*** Block opens ***
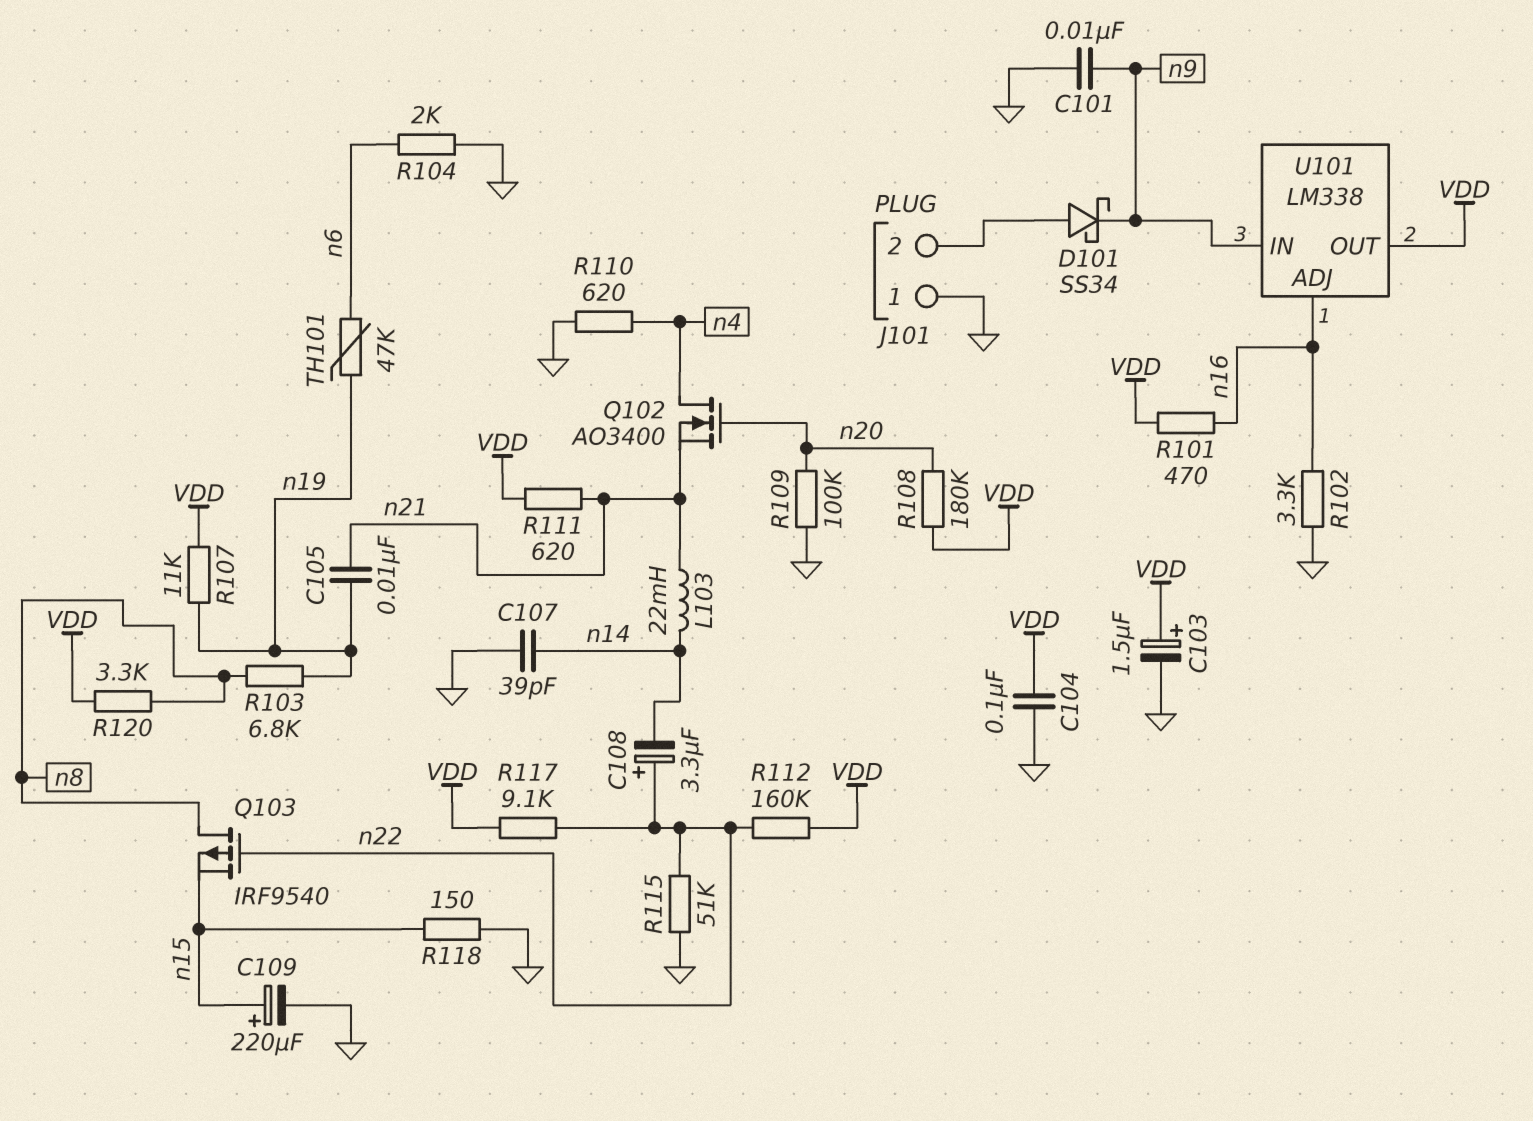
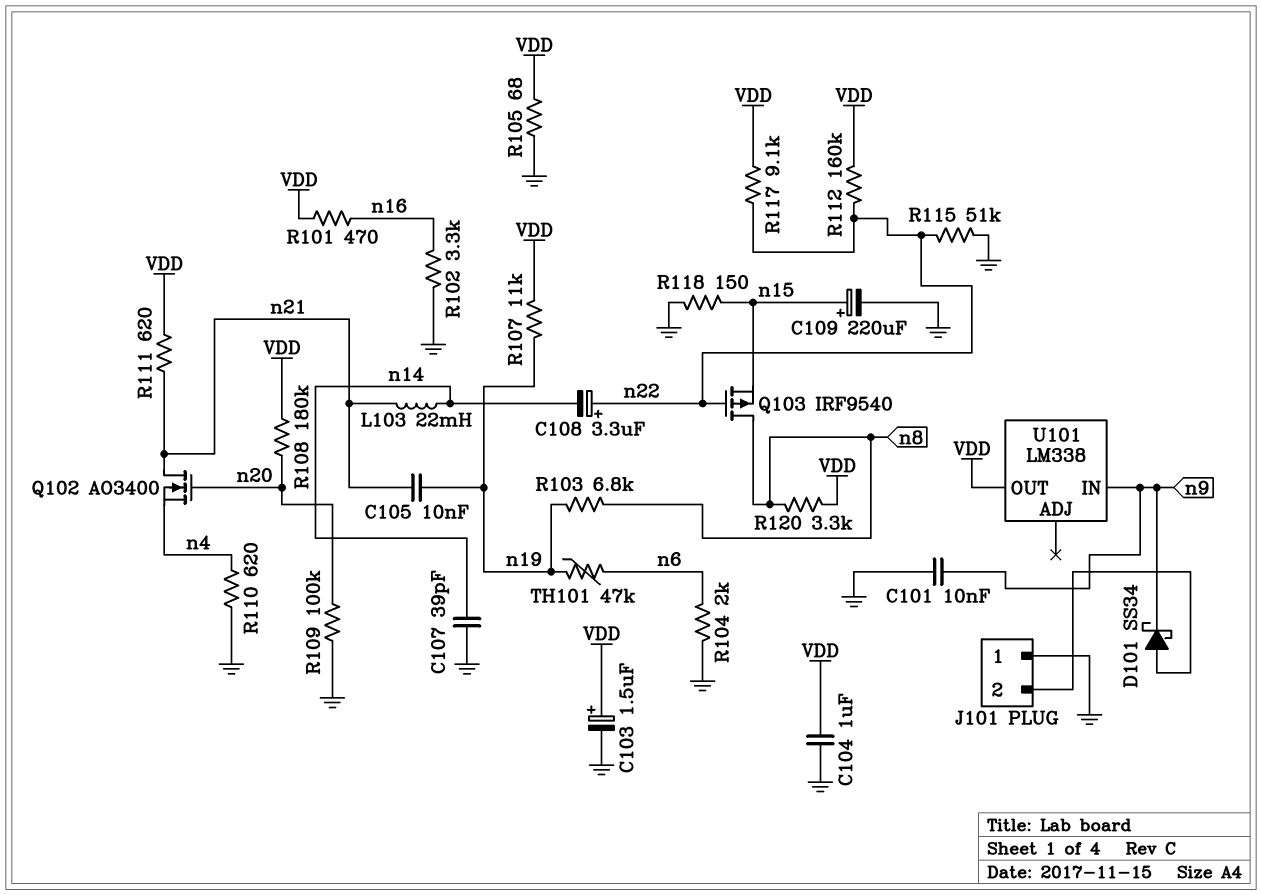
C104: 100nF (GND, VDD) -> 1uF (GND, VDD)
Q102: NMOS AO3400 (G n20, D n4, S n21) -> NMOS AO3400 (G n20, D n21, S n4)
R105: none -> 68 (GND, VDD)
U101 pin ADJ: n16 -> none

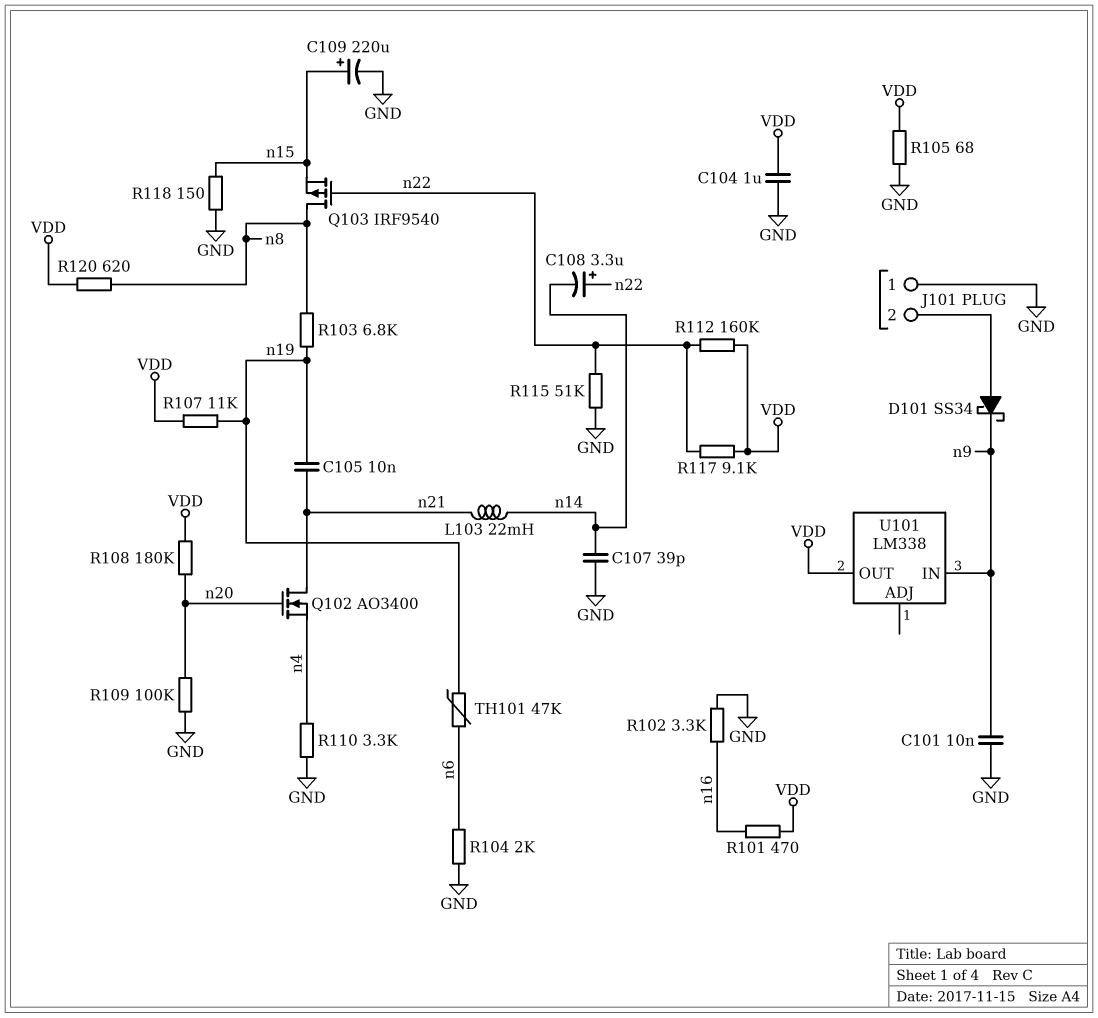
C103: 1.5uF (plus VDD, minus GND) -> none
R110: 620 (GND, n4) -> 3.3k (GND, n4)
R111: 620 (VDD, n21) -> none
R120: 3.3k (VDD, n8) -> 620 (VDD, n8)

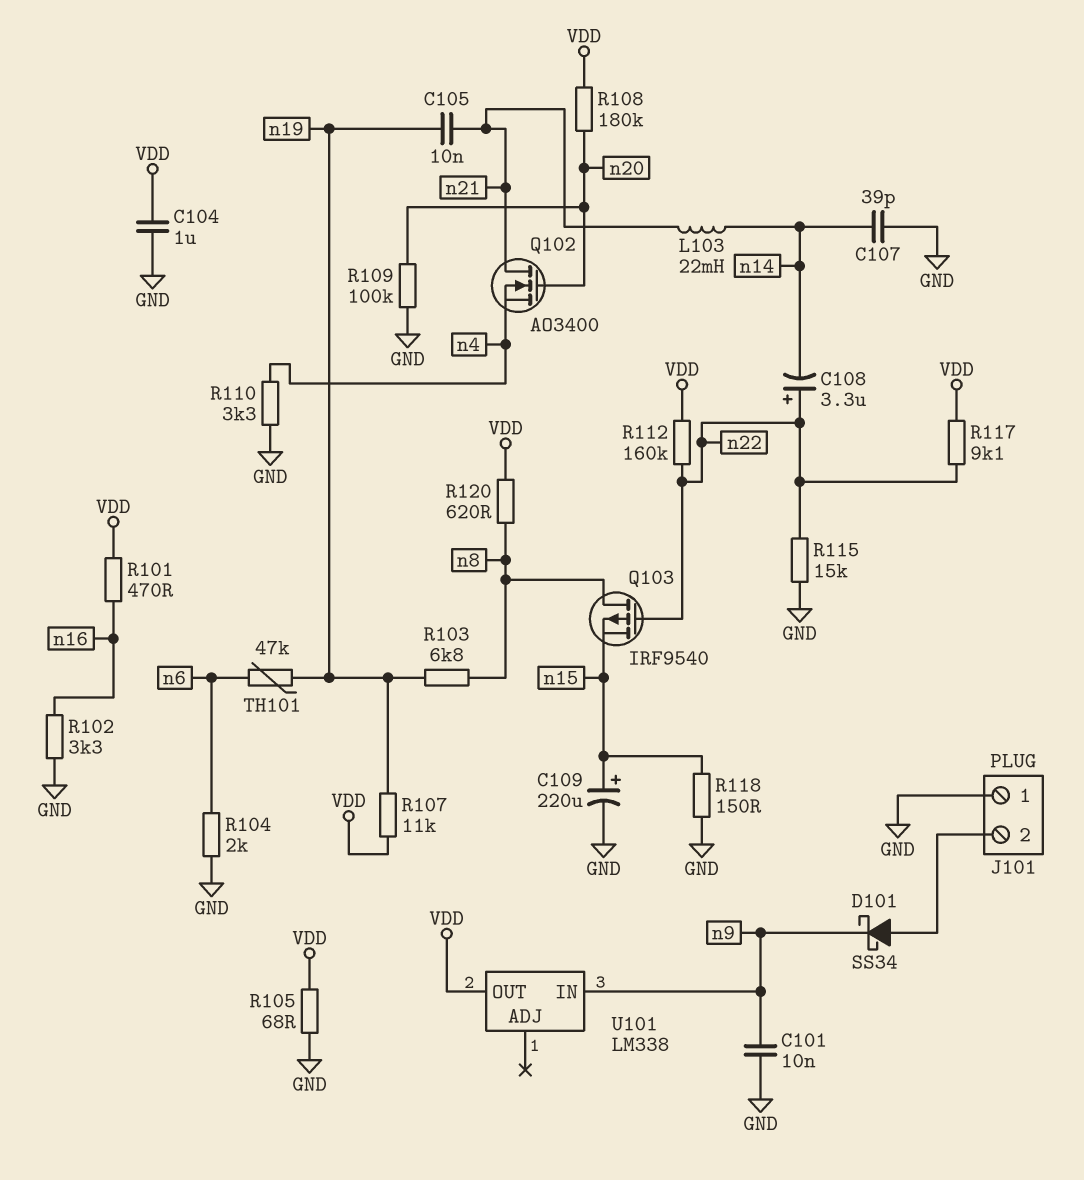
R115: 51k (GND, n22) -> 15k (GND, n22)

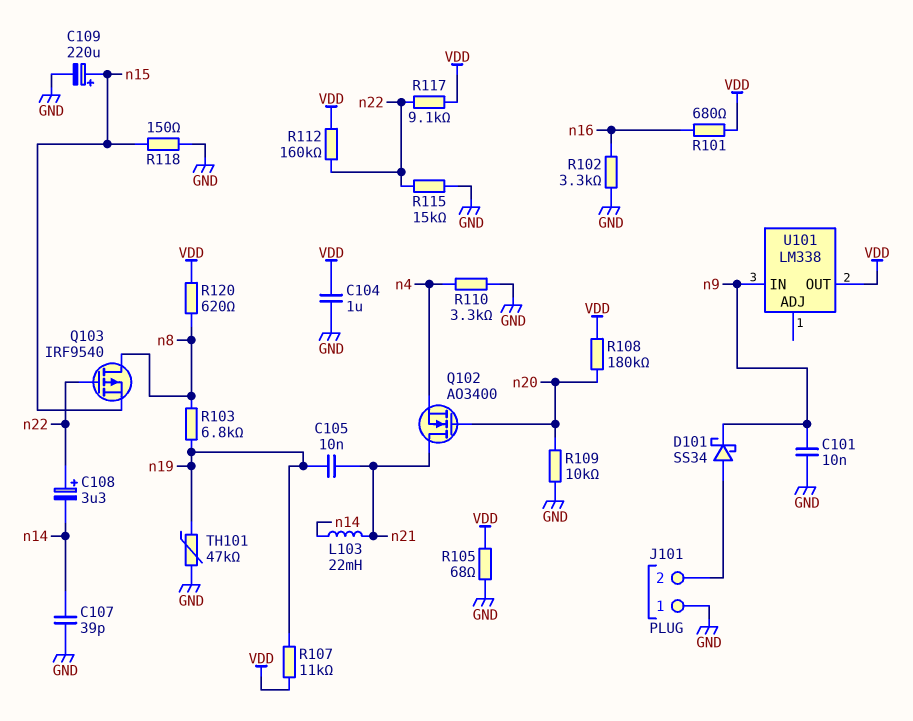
R101: 470 (VDD, n16) -> 680 (VDD, n16)
R104: 2k (GND, n6) -> none
R109: 100k (GND, n20) -> 10k (GND, n20)
TH101: 47k (n6, n19) -> 47k (GND, n19)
*** Block closes ***
▶ [Task goal]
Up to and including the last line of the material, reproduce every line exactly, beginning with the one that contains "R109: 100k (GND, n20) -> 10k (GND, n20)" and adding nothing else.

▶ [Answer box]
R109: 100k (GND, n20) -> 10k (GND, n20)
TH101: 47k (n6, n19) -> 47k (GND, n19)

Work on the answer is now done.